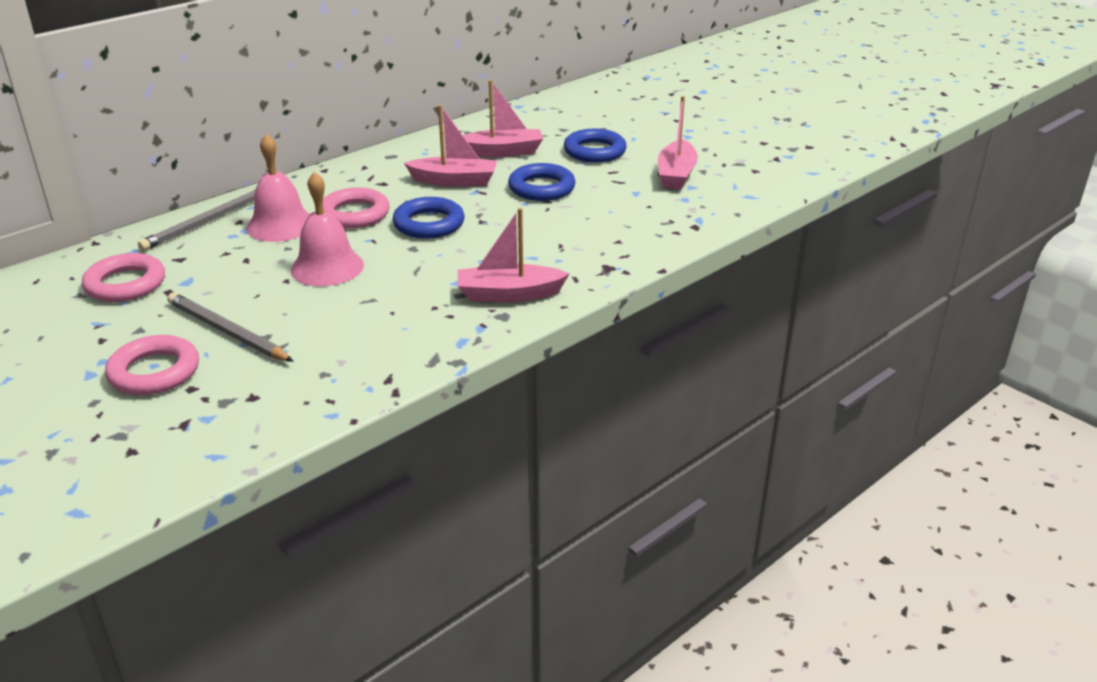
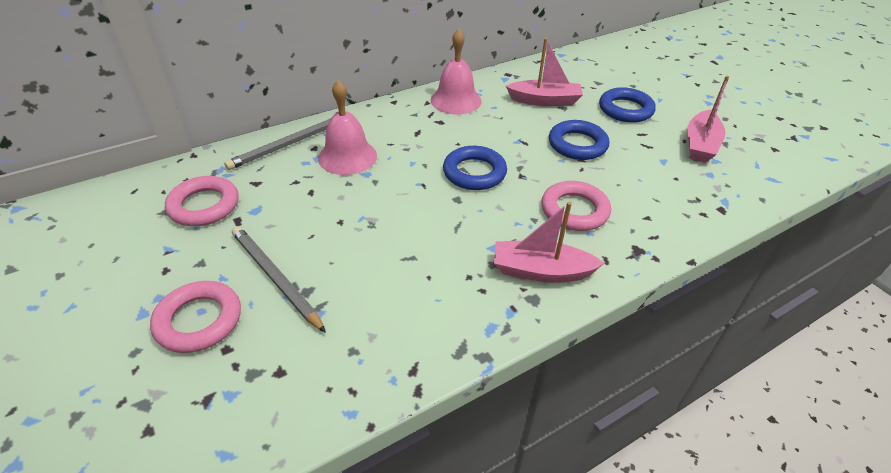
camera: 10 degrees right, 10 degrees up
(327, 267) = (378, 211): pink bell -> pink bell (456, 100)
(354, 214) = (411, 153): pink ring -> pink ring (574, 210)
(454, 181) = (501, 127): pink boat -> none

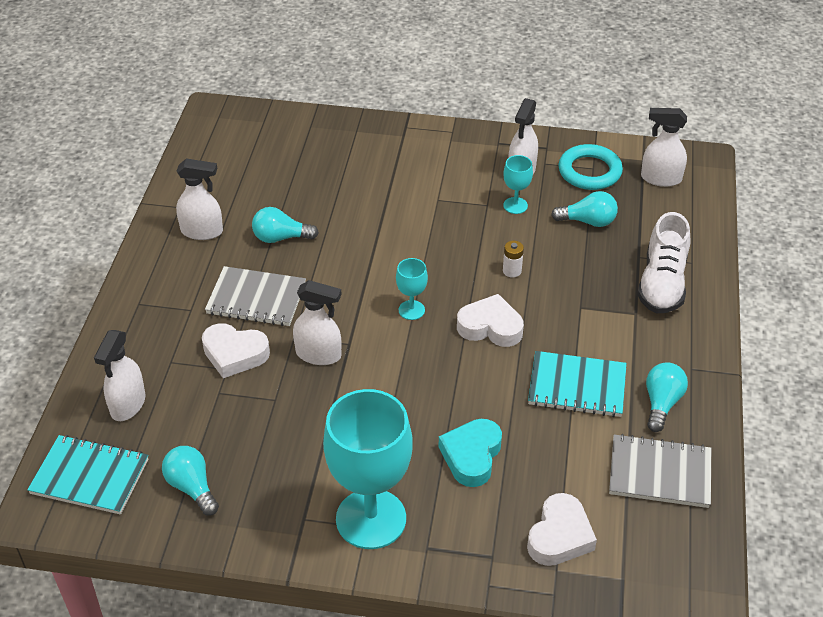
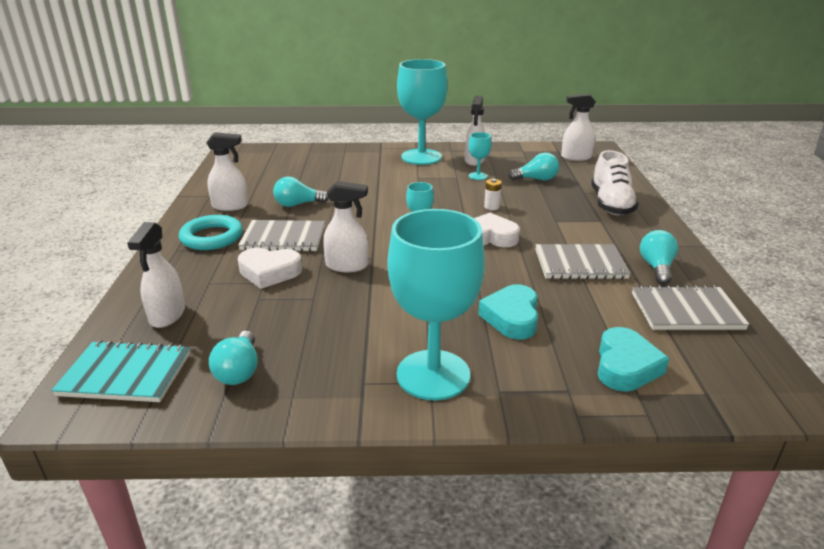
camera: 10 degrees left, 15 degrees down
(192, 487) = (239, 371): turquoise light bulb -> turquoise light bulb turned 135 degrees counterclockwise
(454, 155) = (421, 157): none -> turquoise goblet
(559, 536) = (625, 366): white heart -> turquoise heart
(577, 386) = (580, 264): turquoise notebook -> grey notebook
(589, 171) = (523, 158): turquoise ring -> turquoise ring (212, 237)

━━━━━━━━━━

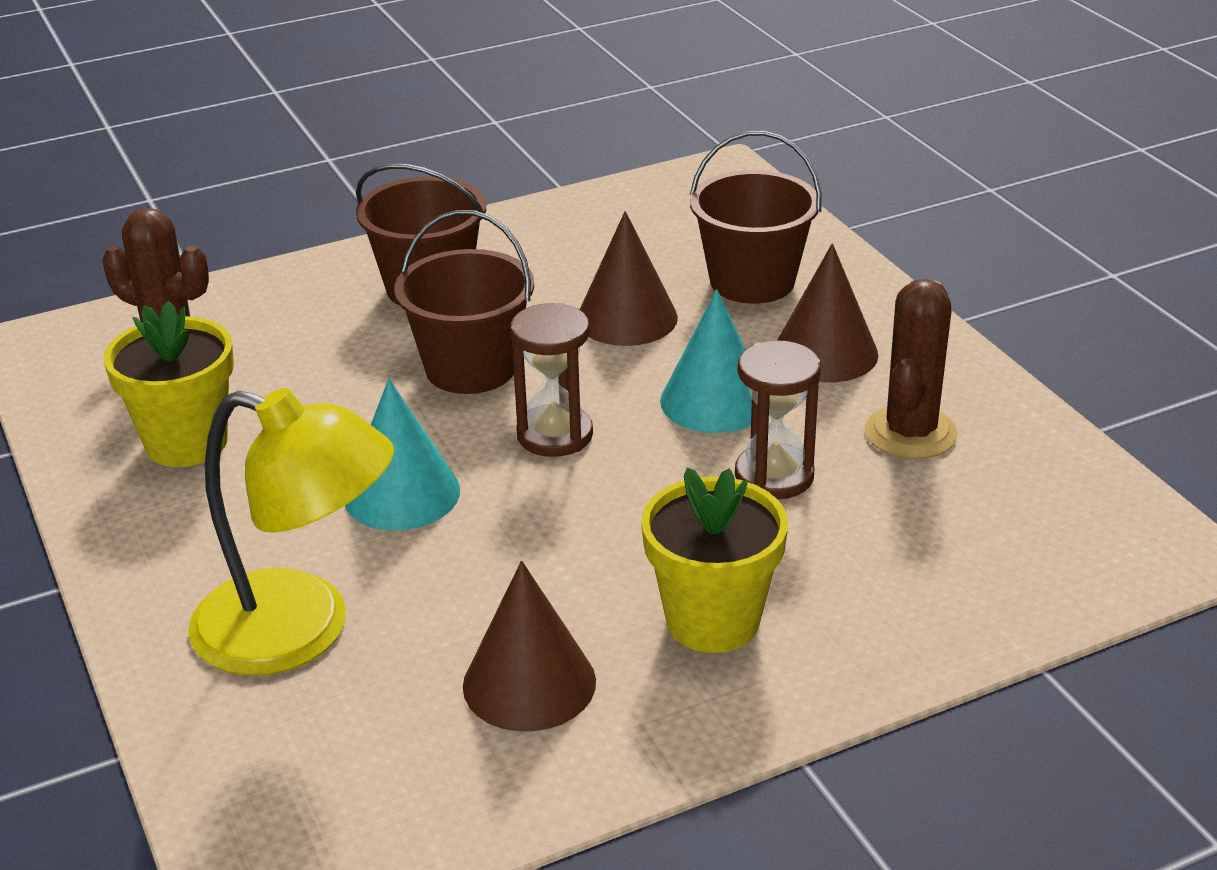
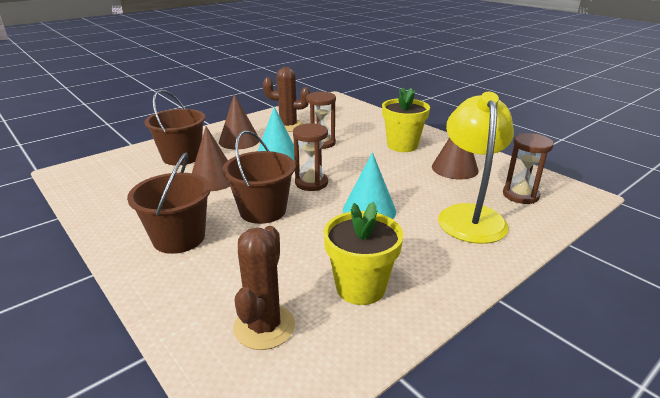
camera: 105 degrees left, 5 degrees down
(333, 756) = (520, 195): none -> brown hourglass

━━━━━━━━━━

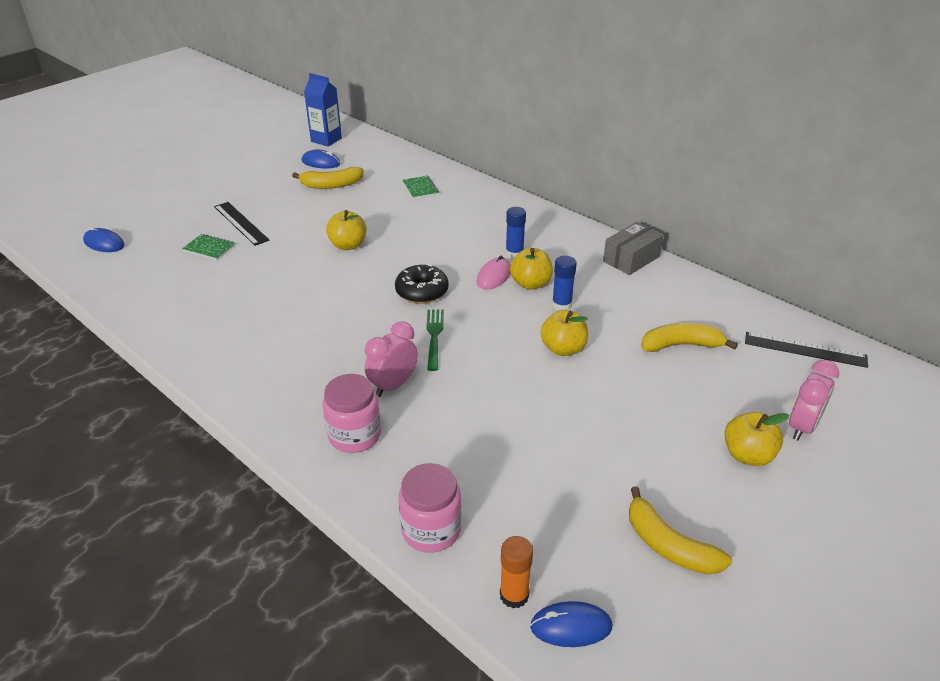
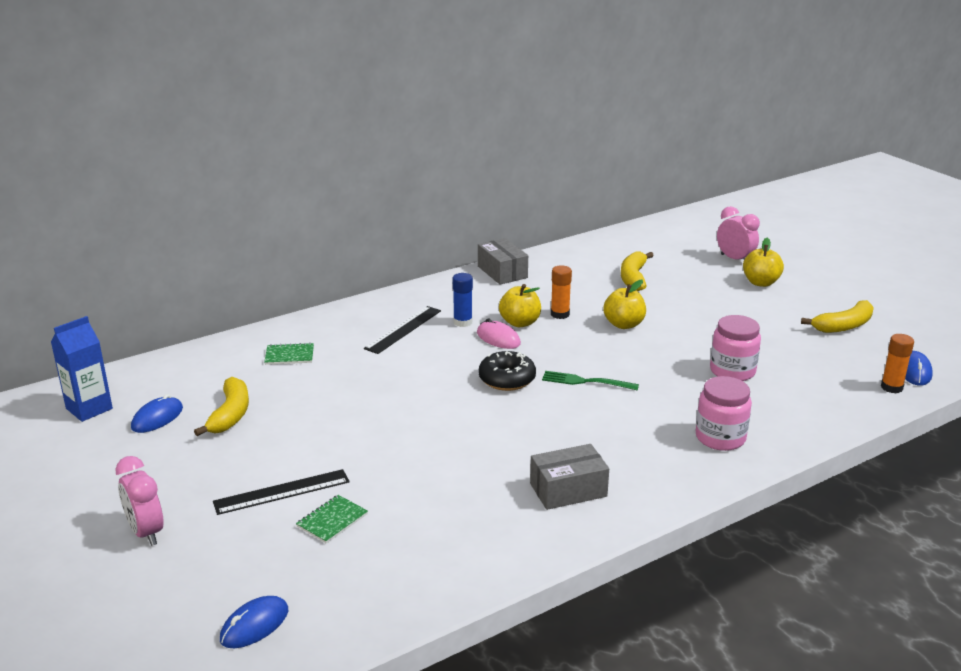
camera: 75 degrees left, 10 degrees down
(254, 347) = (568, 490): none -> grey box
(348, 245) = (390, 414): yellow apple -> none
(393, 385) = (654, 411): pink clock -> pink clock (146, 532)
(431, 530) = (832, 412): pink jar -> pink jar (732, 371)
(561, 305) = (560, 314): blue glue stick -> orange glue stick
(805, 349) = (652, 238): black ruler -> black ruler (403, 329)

━━━━━━━━━━

What the exercise asks — In the listing above, find the line containing "(454, 155) = (421, 157): none" and the line containing "(589, 171) = (523, 158): turquoise", then retype both and every line between them exactly, with nothing else.

Task output —
(454, 155) = (421, 157): none -> turquoise goblet
(559, 536) = (625, 366): white heart -> turquoise heart
(577, 386) = (580, 264): turquoise notebook -> grey notebook
(589, 171) = (523, 158): turquoise ring -> turquoise ring (212, 237)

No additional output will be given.